## Instructions to follow
Extract everything in the data below, from the line containing "Return [X, Y] for each given word" down to the last line of the data, both ends included, and reproduce those lines without any change.

# START OF Input records

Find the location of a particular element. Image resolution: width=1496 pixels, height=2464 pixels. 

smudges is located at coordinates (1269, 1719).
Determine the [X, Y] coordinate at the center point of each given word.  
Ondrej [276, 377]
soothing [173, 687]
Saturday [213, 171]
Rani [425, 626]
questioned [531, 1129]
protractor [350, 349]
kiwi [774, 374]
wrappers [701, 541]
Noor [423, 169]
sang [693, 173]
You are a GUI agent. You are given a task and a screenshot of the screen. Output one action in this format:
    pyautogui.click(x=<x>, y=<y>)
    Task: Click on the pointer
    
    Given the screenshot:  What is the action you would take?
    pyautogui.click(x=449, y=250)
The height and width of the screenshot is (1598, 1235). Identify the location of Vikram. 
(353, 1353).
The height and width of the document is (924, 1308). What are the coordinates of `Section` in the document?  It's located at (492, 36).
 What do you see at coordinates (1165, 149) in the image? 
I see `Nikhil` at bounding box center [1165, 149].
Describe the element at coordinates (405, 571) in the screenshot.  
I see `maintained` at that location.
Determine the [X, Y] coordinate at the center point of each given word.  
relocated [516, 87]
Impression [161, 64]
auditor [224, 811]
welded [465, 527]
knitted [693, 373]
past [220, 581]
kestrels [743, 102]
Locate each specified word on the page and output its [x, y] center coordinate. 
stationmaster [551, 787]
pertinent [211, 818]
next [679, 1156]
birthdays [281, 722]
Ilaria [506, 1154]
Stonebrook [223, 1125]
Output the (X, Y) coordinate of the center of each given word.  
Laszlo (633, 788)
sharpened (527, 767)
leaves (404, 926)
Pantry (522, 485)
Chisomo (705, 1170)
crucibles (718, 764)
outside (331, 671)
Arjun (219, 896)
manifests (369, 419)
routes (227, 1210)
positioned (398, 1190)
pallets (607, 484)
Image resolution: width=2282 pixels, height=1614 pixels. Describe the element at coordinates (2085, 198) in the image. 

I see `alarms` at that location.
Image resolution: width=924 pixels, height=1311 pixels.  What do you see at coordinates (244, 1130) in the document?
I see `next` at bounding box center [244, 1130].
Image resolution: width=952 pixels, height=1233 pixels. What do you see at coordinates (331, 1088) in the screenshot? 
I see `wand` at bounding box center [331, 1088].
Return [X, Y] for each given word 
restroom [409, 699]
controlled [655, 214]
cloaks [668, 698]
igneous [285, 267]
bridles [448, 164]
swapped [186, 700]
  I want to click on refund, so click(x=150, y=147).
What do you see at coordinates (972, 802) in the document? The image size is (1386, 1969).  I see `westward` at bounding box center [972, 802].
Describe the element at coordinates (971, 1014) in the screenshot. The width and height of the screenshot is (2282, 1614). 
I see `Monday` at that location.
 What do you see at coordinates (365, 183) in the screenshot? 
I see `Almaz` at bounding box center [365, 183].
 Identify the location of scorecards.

# END OF Input records

## The output
Return [X, Y] for each given word 
restroom [409, 699]
controlled [655, 214]
cloaks [668, 698]
igneous [285, 267]
bridles [448, 164]
swapped [186, 700]
  I want to click on refund, so click(x=150, y=147).
What do you see at coordinates (972, 802) in the document? The image size is (1386, 1969).  I see `westward` at bounding box center [972, 802].
Describe the element at coordinates (971, 1014) in the screenshot. The width and height of the screenshot is (2282, 1614). 
I see `Monday` at that location.
 What do you see at coordinates (365, 183) in the screenshot? 
I see `Almaz` at bounding box center [365, 183].
 Identify the location of scorecards.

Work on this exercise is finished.